### [REQUIRED WORK]
Your answer should consist of the lines in the listing that hold "docx".

————————

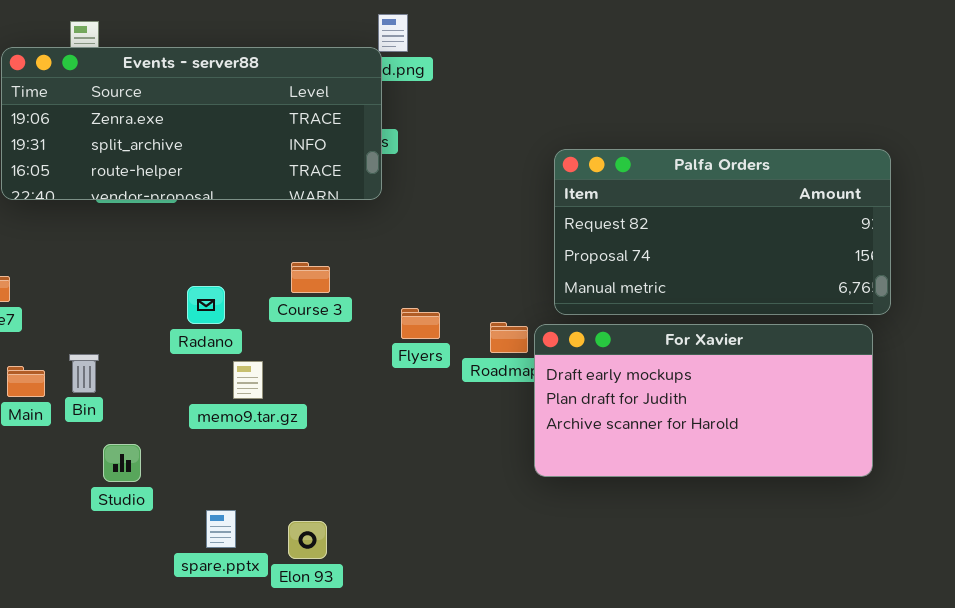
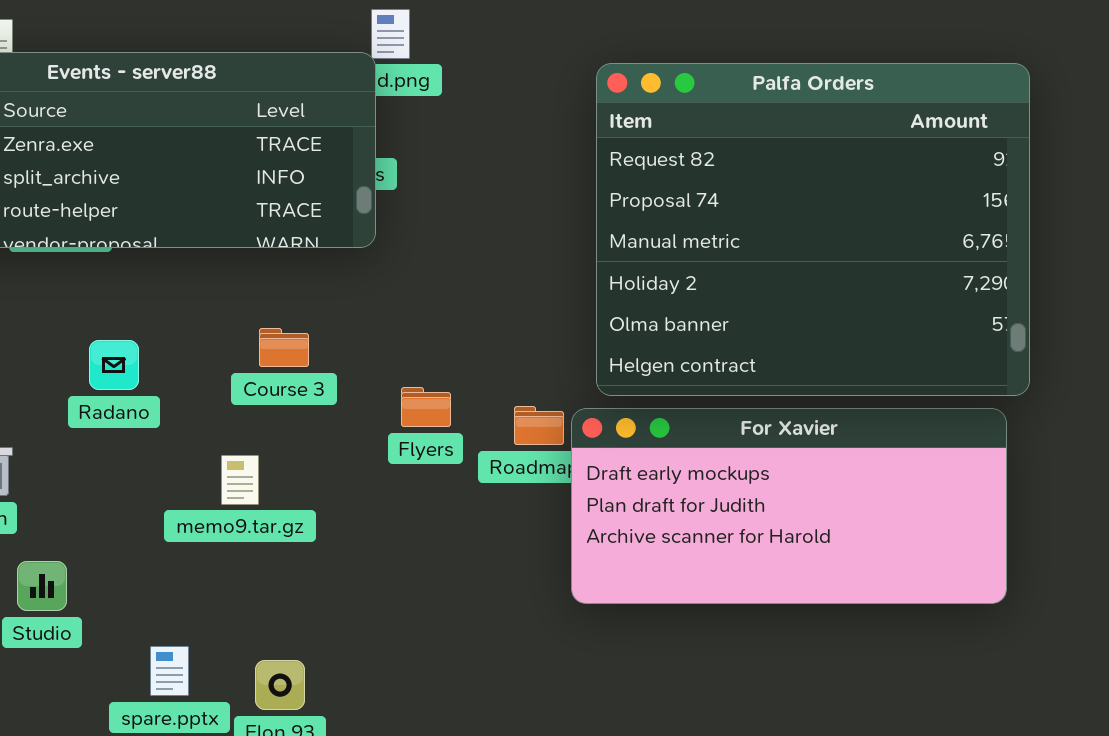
Palfa Orders: [554,149,891,315] -> [596,63,1030,396], resized
Radano: [187,286,225,324] -> [89,340,139,390], moved
memo9.tar.gz: [233,361,263,399] -> [221,455,259,505], moved

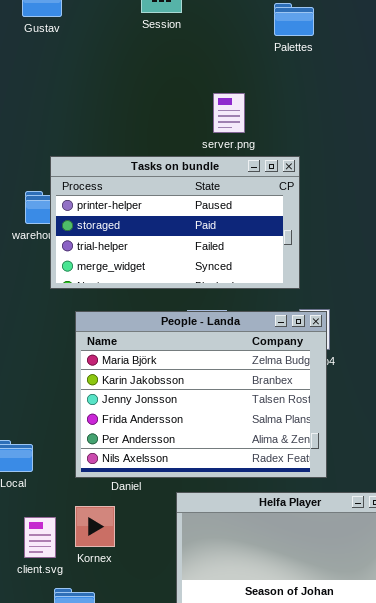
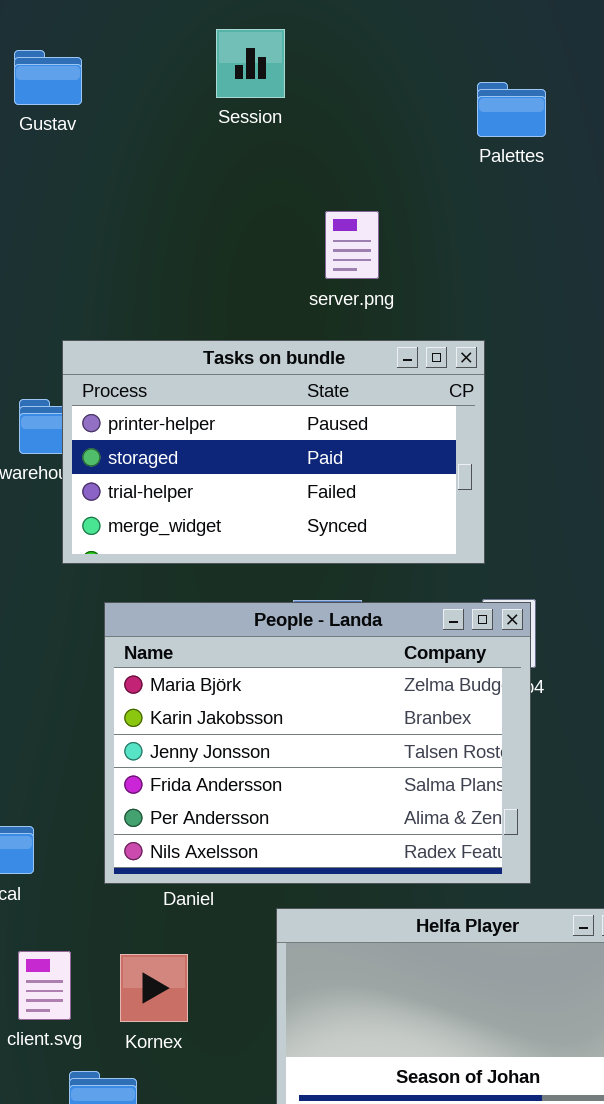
Palettes: [274,3,314,36] -> [477,82,546,137], moved
server.png: [213,93,245,133] -> [325,211,379,279], moved
Kornex: [75,506,115,547] -> [120,954,188,1022], moved

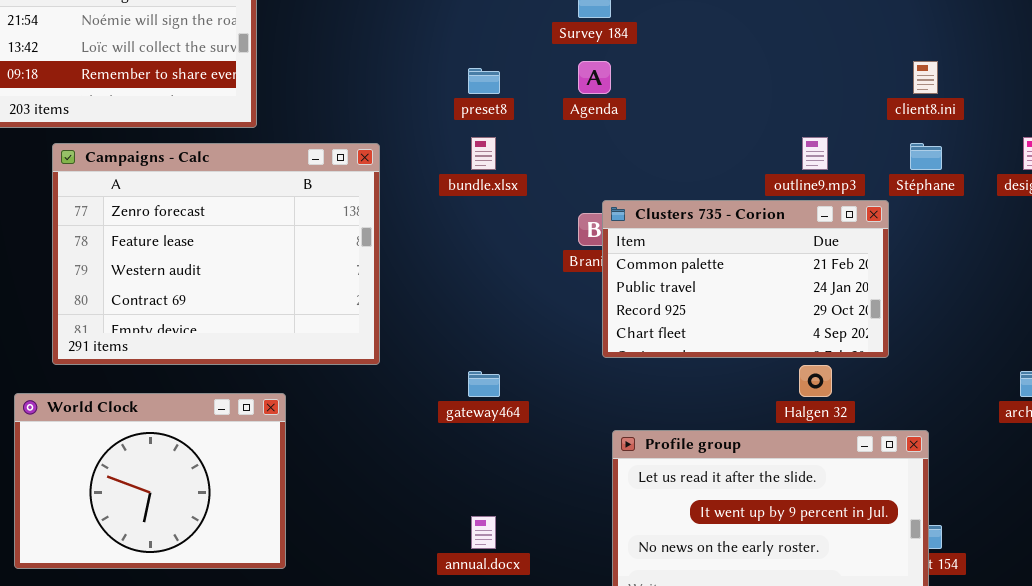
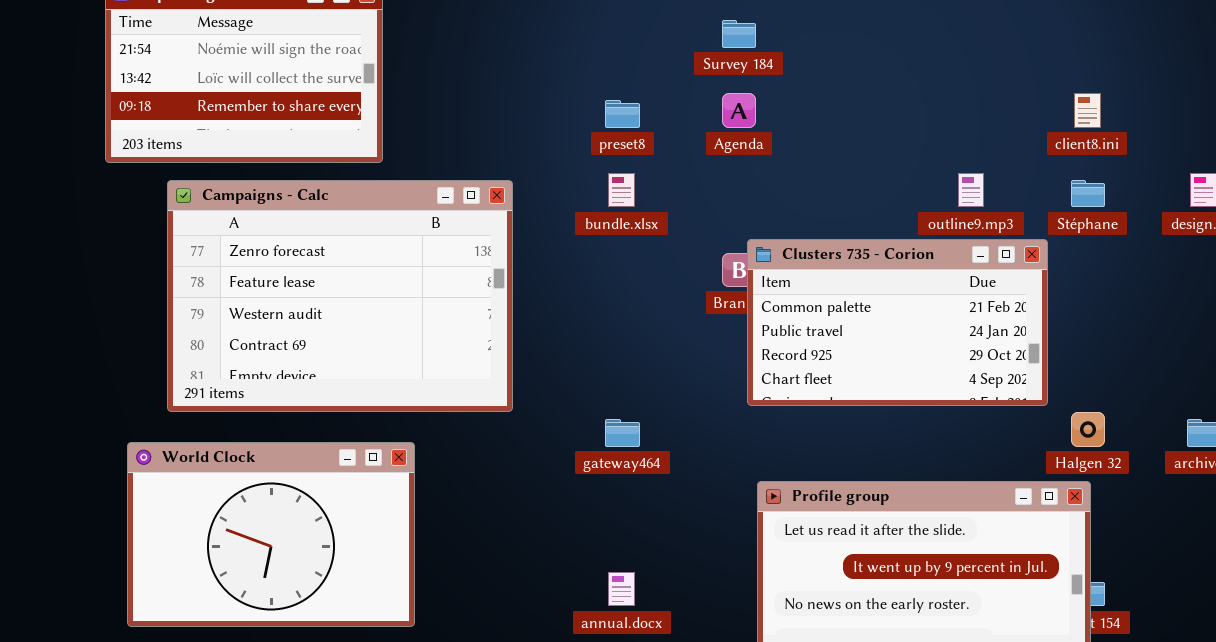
Halgen 32: [799,365,832,397] -> [1071,412,1105,447], moved

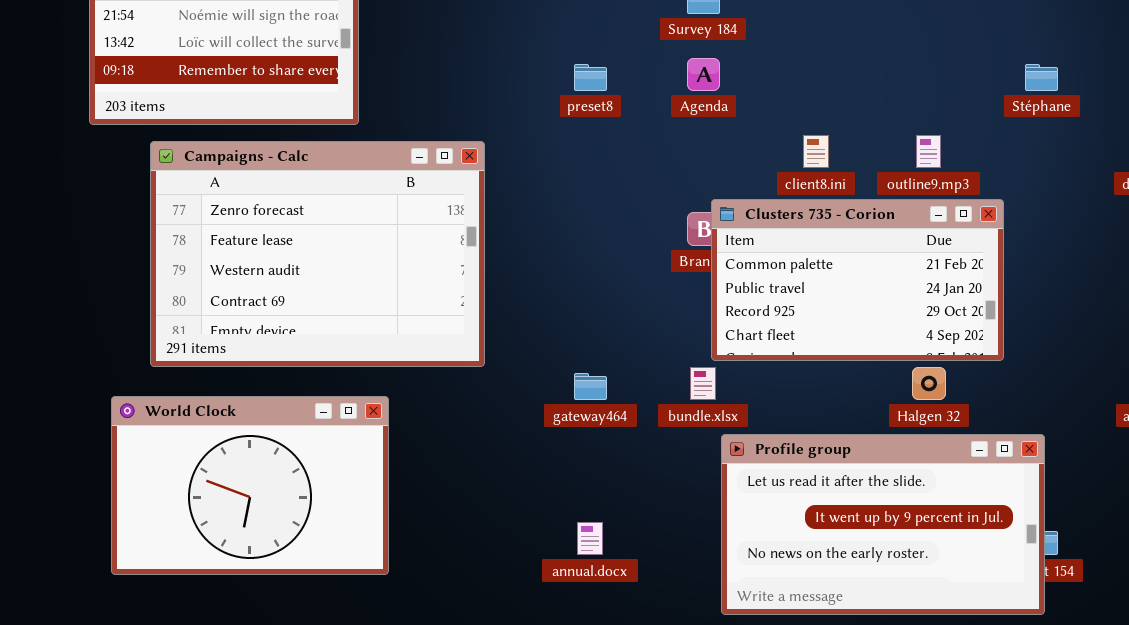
client8.ini: [1074,93,1101,128] -> [803,135,829,168], moved
bundle.xlsx: [608,173,635,207] -> [690,367,716,400], moved
Stéphane: [1071,180,1105,207] -> [1025,64,1058,91], moved
Halgen 32: [1071,412,1105,447] -> [912,367,946,400], moved

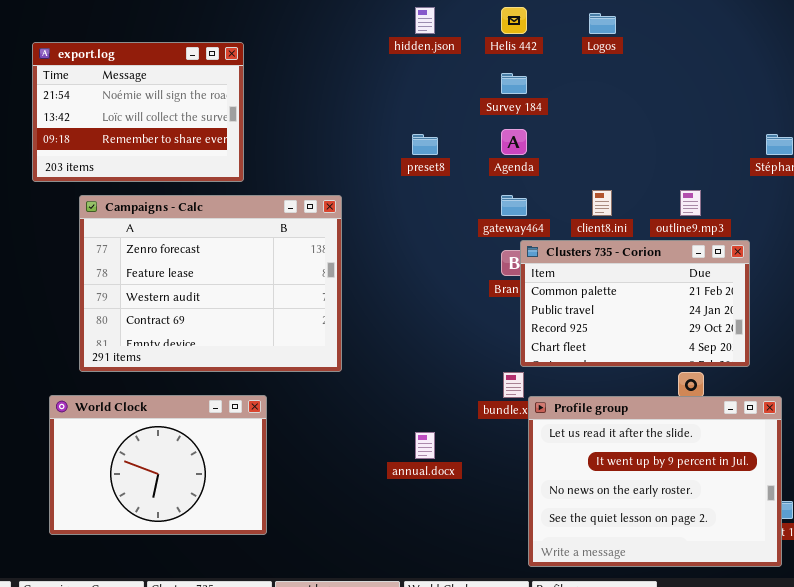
gateway464: [574,373,607,400] -> [501,195,527,216], moved
Profile group: [721,434,1045,615] -> [528,396,782,567], resized
annual.docx: [577,522,603,555] -> [415,432,435,459], moved

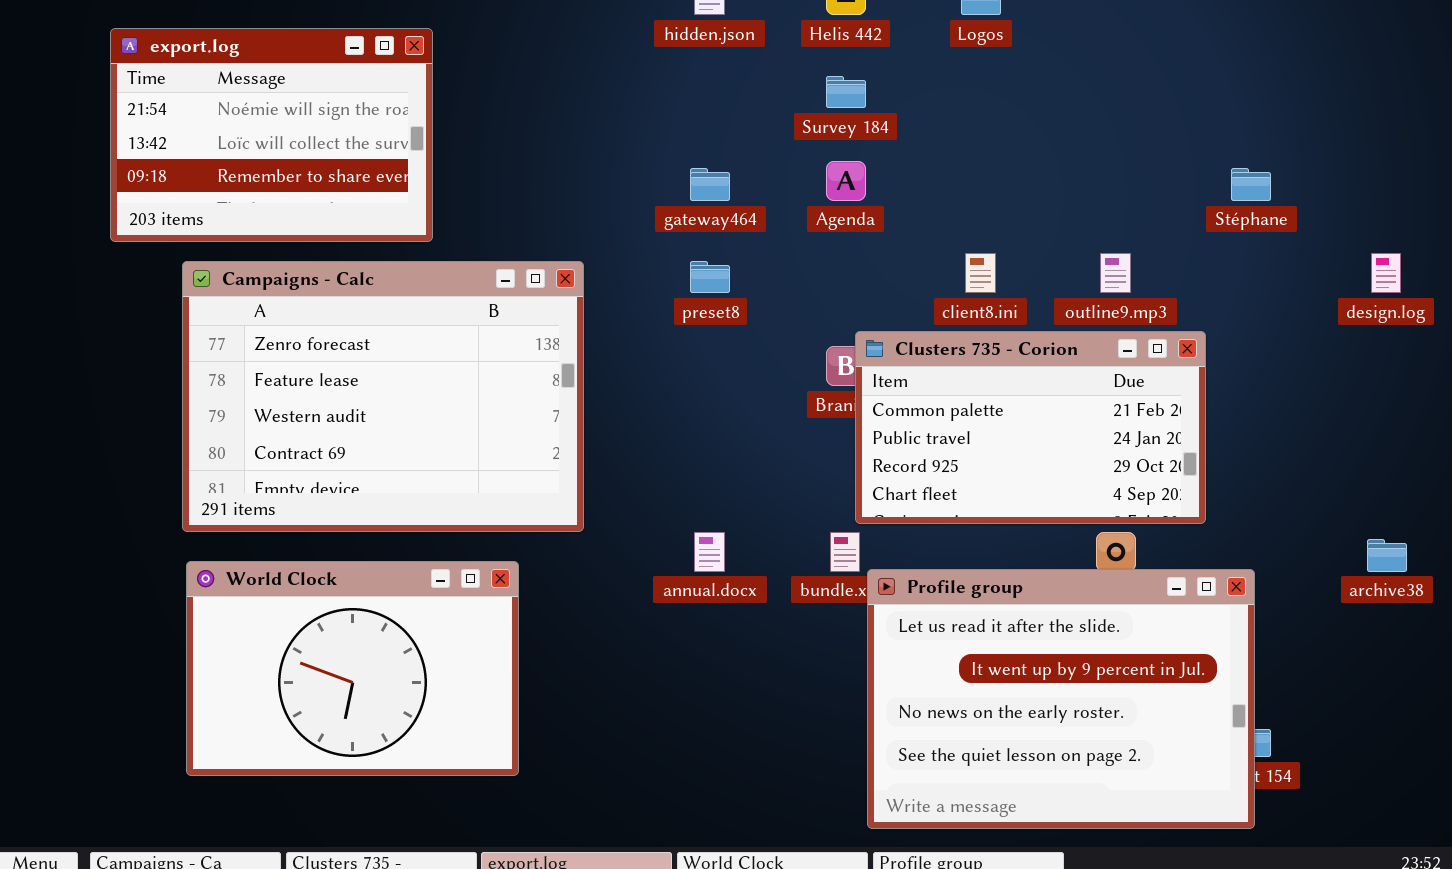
preset8: [412,134,438,155] -> [690,261,730,293], moved
gateway464: [501,195,527,216] -> [690,168,730,201], moved
World Clock: [49,395,267,535] -> [186,561,519,776], moved
annual.docx: [415,432,435,459] -> [694,532,725,572], moved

————————

### [EXERCISE RESPONSE]
annual.docx: [577,522,603,555] -> [415,432,435,459], moved
annual.docx: [415,432,435,459] -> [694,532,725,572], moved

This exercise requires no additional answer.